What is being asked
How many separate lines in this material contain the string "camera"? Respond with the number alone.

Dataset content
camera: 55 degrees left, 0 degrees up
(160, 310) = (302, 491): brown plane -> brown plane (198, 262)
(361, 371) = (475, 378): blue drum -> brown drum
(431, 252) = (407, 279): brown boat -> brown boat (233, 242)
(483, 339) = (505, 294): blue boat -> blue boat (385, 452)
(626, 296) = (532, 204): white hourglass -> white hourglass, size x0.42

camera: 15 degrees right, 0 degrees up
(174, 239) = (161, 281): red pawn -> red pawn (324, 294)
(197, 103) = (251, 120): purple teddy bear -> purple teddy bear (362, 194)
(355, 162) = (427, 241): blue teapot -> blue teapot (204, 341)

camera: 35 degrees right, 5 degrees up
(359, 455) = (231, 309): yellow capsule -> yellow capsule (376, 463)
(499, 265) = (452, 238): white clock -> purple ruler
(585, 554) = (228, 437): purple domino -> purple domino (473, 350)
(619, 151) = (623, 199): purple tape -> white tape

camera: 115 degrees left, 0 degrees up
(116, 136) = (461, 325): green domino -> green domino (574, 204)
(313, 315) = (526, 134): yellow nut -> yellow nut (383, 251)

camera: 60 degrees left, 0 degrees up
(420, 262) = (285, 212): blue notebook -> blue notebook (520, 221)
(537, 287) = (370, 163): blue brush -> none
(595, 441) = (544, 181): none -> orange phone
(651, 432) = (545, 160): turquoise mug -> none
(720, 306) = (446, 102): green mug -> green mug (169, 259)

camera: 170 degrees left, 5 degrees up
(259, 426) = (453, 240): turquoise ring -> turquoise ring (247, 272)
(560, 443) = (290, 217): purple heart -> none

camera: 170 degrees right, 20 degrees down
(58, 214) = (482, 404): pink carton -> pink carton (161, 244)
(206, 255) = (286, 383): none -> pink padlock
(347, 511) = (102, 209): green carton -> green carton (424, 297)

Exercise response
7